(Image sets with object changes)
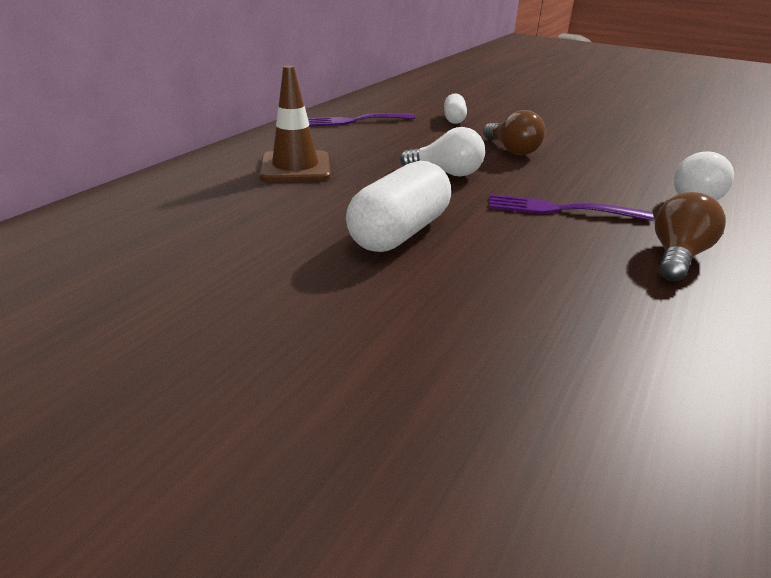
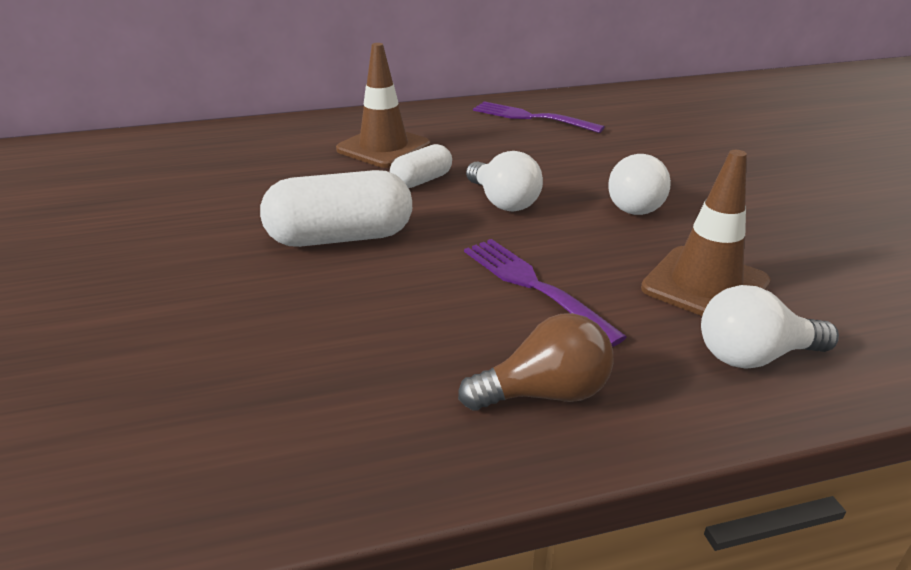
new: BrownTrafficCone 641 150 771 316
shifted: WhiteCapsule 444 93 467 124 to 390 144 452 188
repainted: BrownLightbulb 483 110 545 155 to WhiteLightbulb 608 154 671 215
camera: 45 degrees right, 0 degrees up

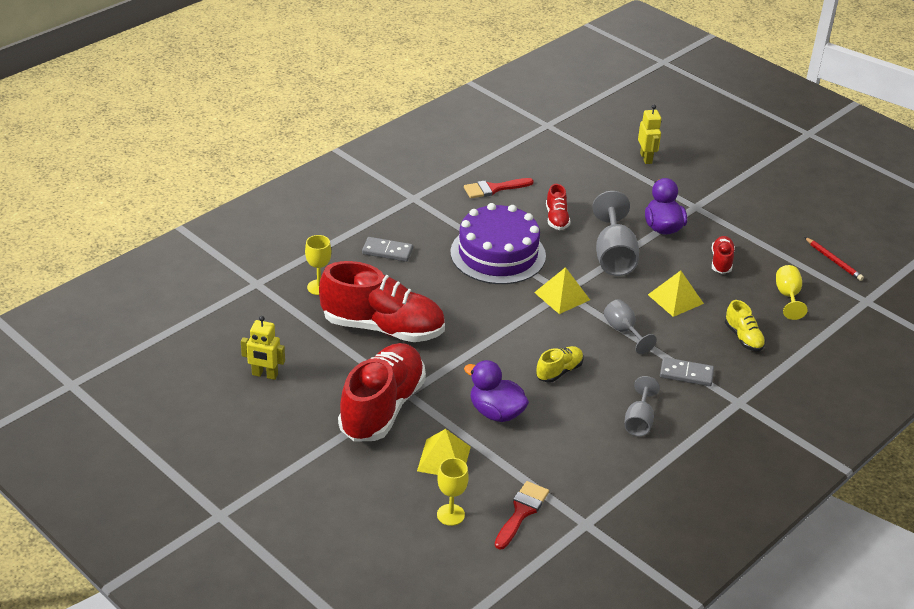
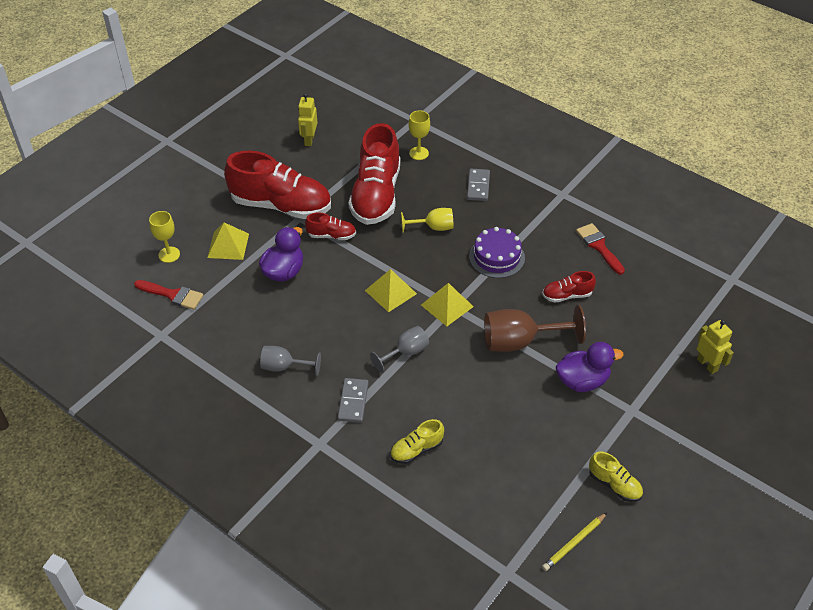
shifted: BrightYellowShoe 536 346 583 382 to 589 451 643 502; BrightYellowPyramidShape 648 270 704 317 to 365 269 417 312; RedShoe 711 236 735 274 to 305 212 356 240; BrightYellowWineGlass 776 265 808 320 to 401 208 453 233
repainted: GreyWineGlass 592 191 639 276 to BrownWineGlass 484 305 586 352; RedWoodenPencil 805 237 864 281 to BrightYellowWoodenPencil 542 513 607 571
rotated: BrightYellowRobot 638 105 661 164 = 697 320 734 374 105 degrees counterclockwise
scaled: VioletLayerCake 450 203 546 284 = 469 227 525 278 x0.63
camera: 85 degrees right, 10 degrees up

_Problem description_
Using the entries above, transcribe every line from the line containing "camera: 45 degrees right, 0 degrees up" through the line containing "scaled: VioletLayerCake 450". Do not copy pictures.

_Answer to this exercise_
camera: 45 degrees right, 0 degrees up

shifted: BrightYellowShoe 536 346 583 382 to 589 451 643 502; BrightYellowPyramidShape 648 270 704 317 to 365 269 417 312; RedShoe 711 236 735 274 to 305 212 356 240; BrightYellowWineGlass 776 265 808 320 to 401 208 453 233
repainted: GreyWineGlass 592 191 639 276 to BrownWineGlass 484 305 586 352; RedWoodenPencil 805 237 864 281 to BrightYellowWoodenPencil 542 513 607 571
rotated: BrightYellowRobot 638 105 661 164 = 697 320 734 374 105 degrees counterclockwise
scaled: VioletLayerCake 450 203 546 284 = 469 227 525 278 x0.63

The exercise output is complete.